Copy every line from the one that holds "U4 pin PB0: SCL -> none" to the end of the records below, exactly and with nothing else, but without any pictures.

Detected change data:

---*---

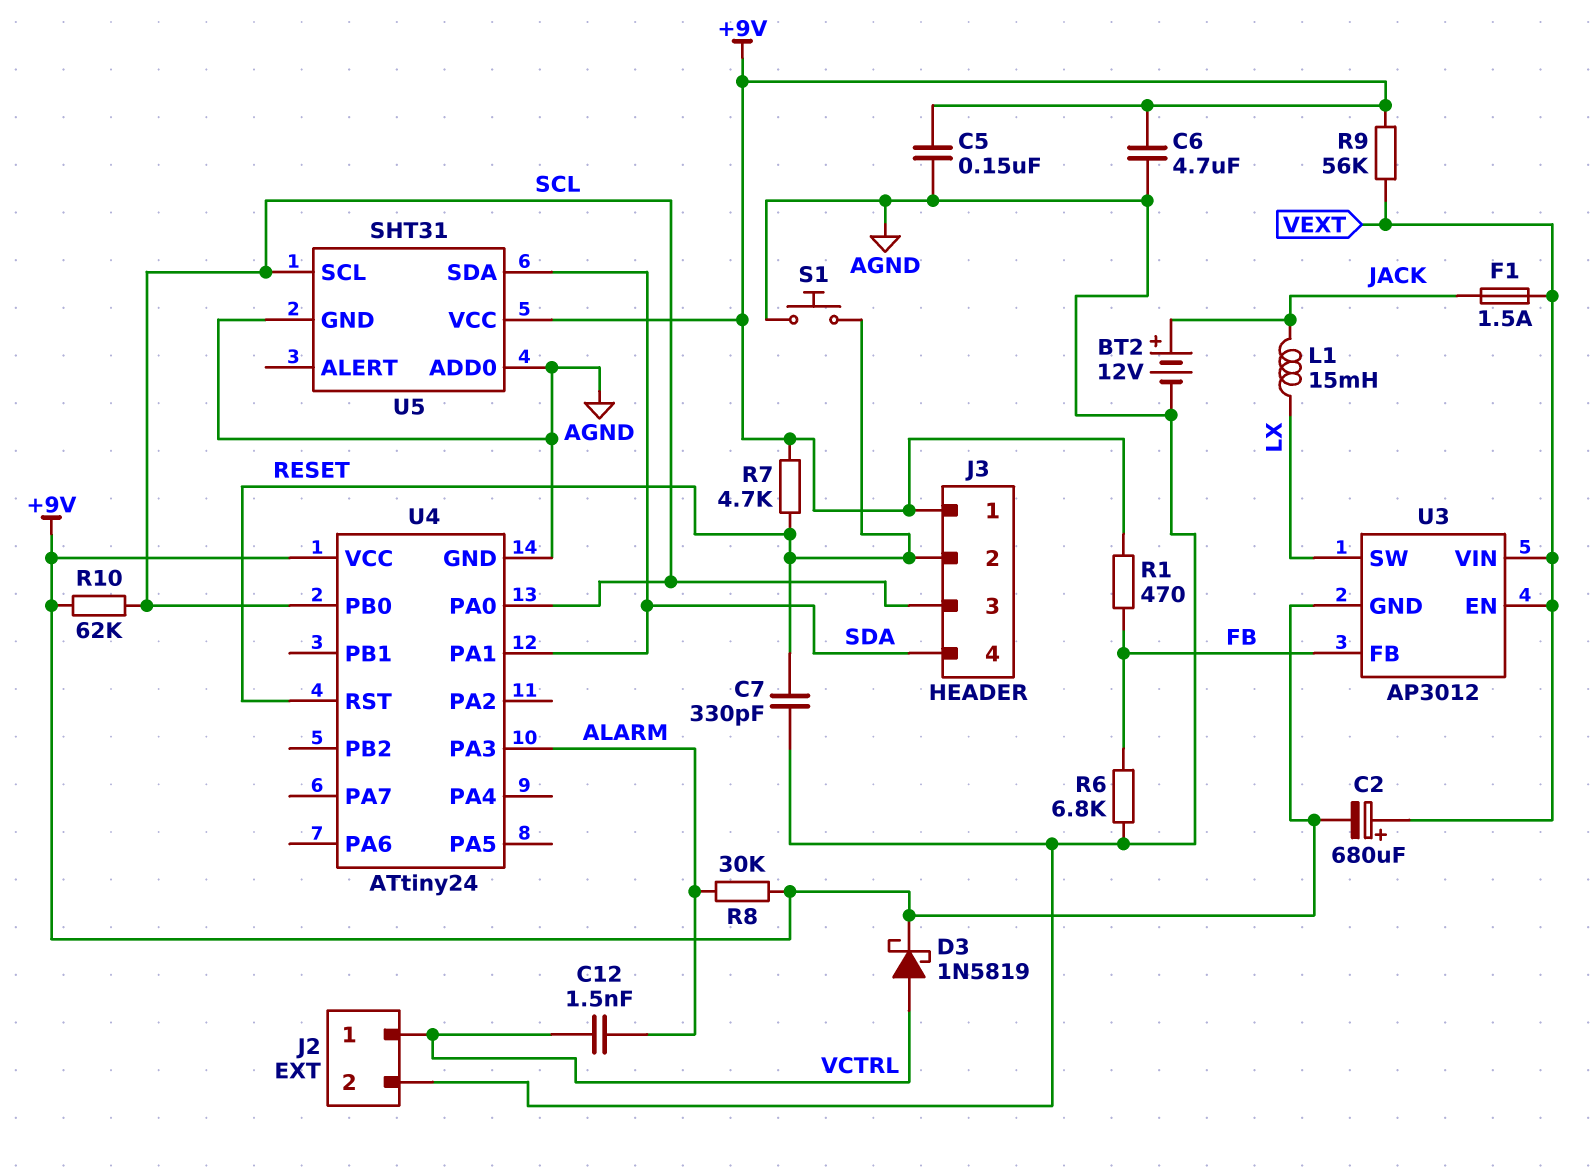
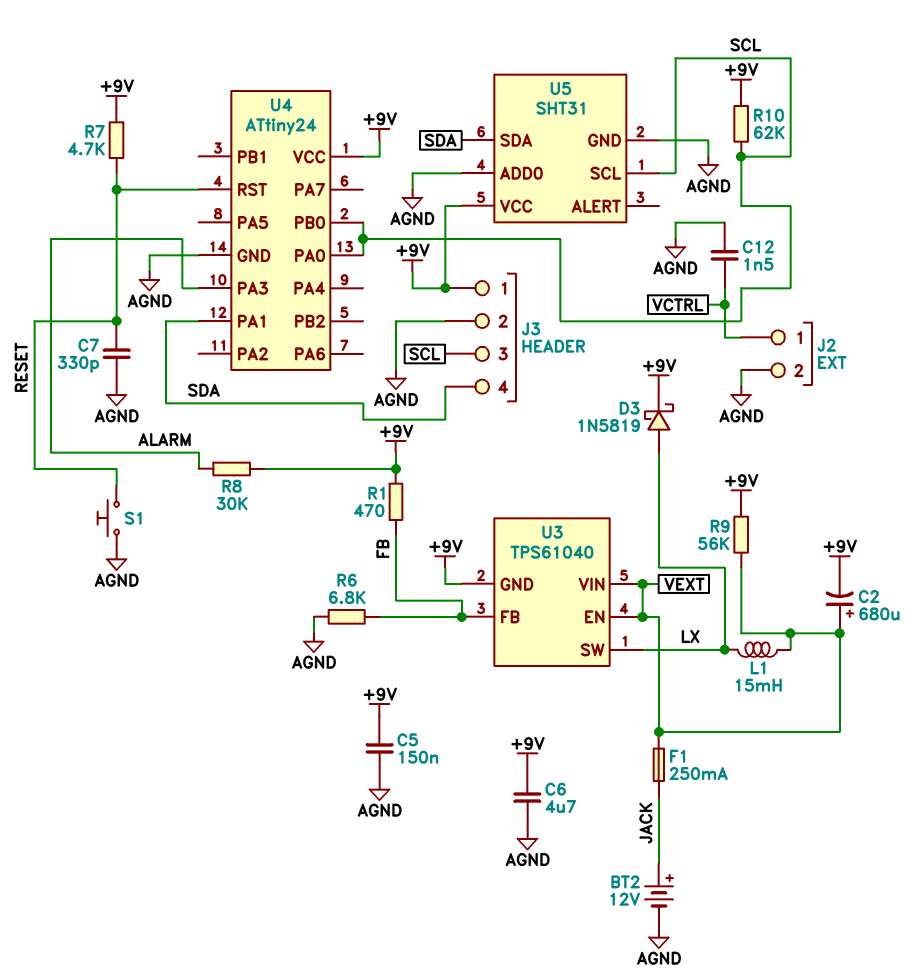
C12: 1.5nF (ALARM, VCTRL) -> 1.5nF (AGND, VCTRL)
D3: schottky 1N5819 (A VCTRL, K +9V) -> schottky 1N5819 (A LX, K +9V)
F1: 1.5A (JACK, VEXT) -> 250mA (JACK, VEXT)
J3 pin 2: RESET -> AGND
L1: 15mH (JACK, LX) -> 15mH (LX, VEXT)
U3: AP3012 -> TPS61040

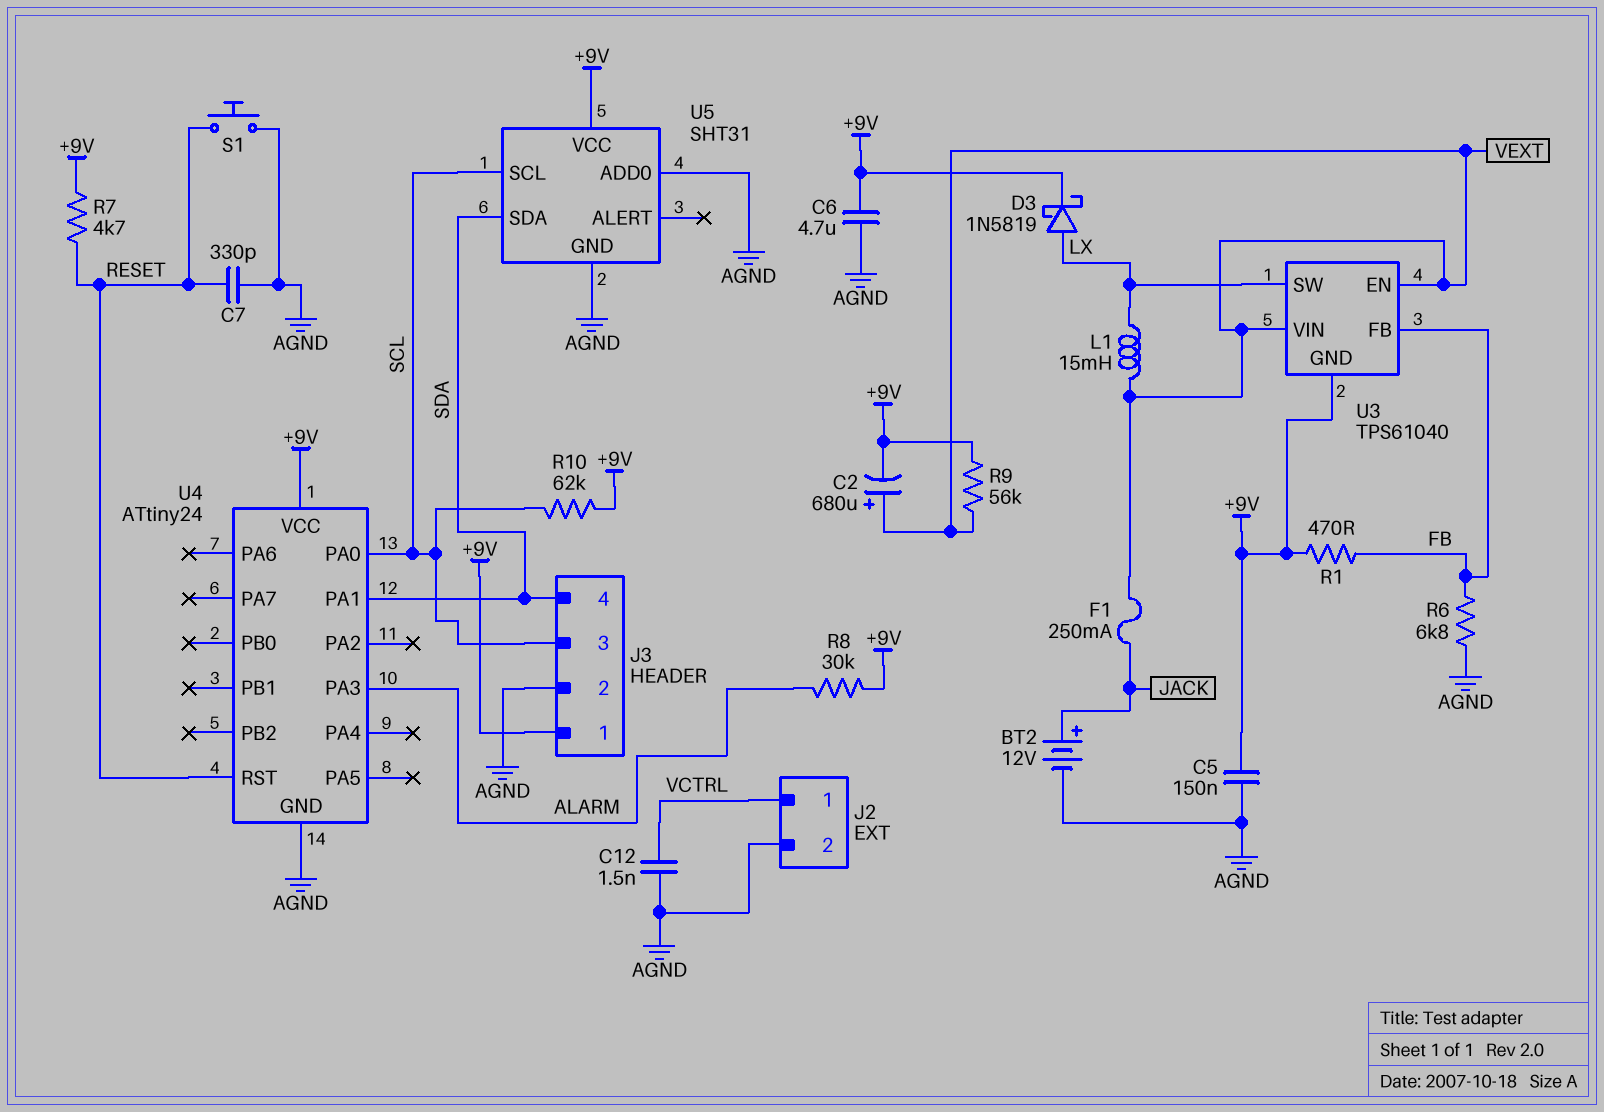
U4 pin PB0: SCL -> none

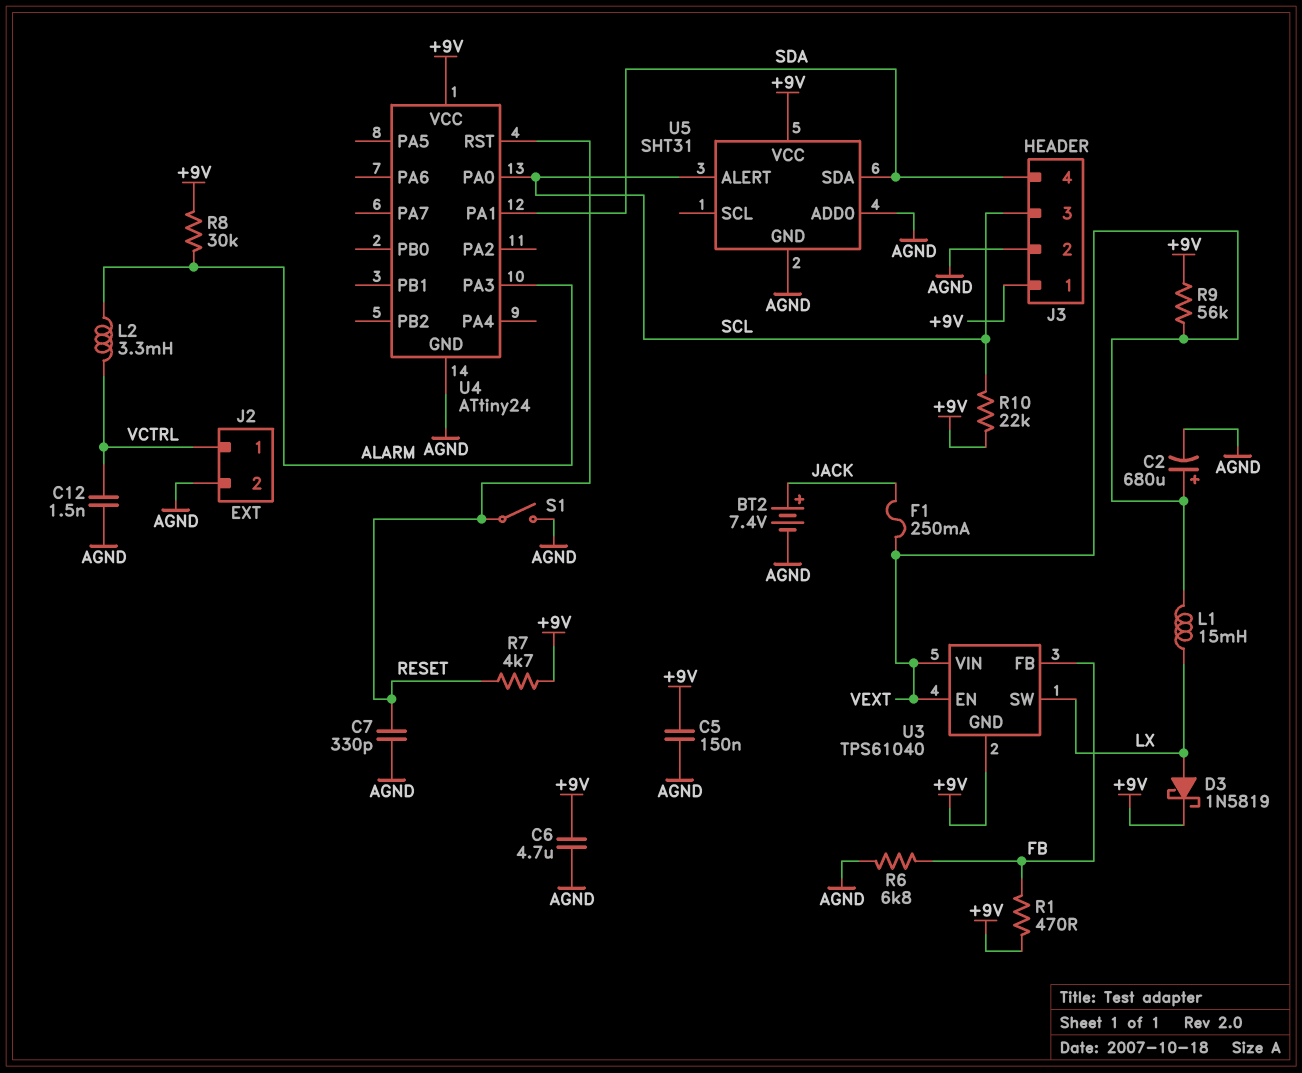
BT2: 12V (plus JACK, minus AGND) -> 7.4V (plus JACK, minus AGND)
C2: 680uF (plus VEXT, minus +9V) -> 680uF (plus VEXT, minus AGND)
L2: none -> 3.3mH (ALARM, VCTRL)
R10: 62k (+9V, SCL) -> 22k (+9V, SCL)
S1: button (AGND, RESET) -> switch (AGND, RESET)
U5 pin ALERT: none -> SCL
U5 pin SCL: SCL -> none

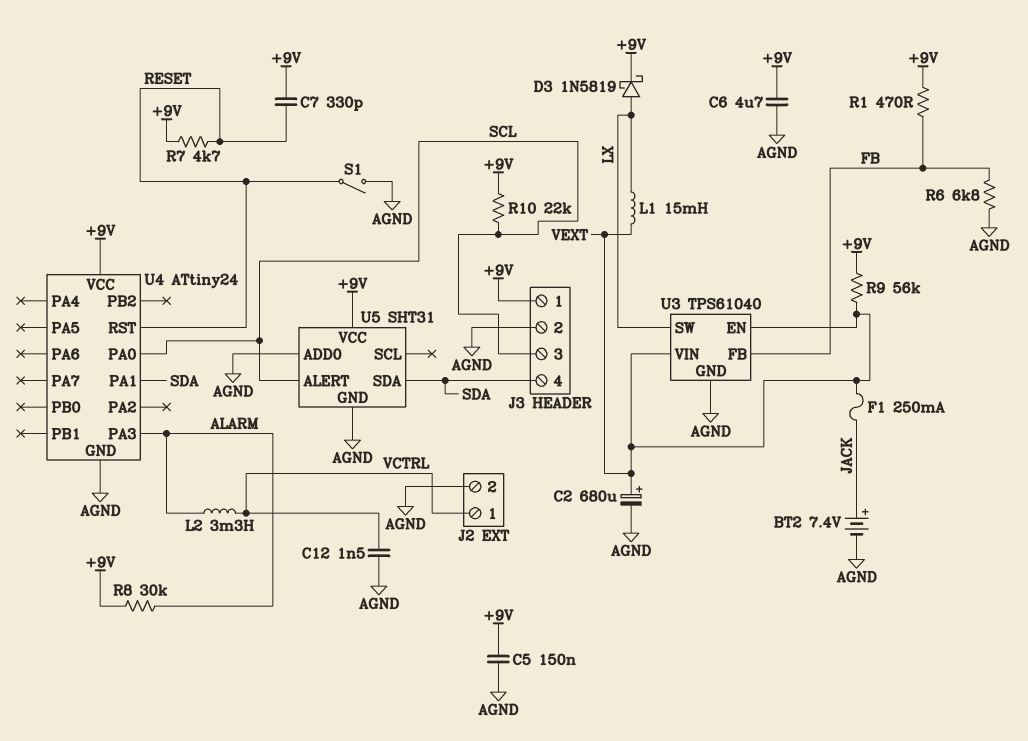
C7: 330pF (AGND, RESET) -> 330pF (+9V, RESET)
U3 pin GND: +9V -> AGND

---*---

• [Task result]:
U4 pin PB0: SCL -> none

BT2: 12V (plus JACK, minus AGND) -> 7.4V (plus JACK, minus AGND)
C2: 680uF (plus VEXT, minus +9V) -> 680uF (plus VEXT, minus AGND)
L2: none -> 3.3mH (ALARM, VCTRL)
R10: 62k (+9V, SCL) -> 22k (+9V, SCL)
S1: button (AGND, RESET) -> switch (AGND, RESET)
U5 pin ALERT: none -> SCL
U5 pin SCL: SCL -> none

C7: 330pF (AGND, RESET) -> 330pF (+9V, RESET)
U3 pin GND: +9V -> AGND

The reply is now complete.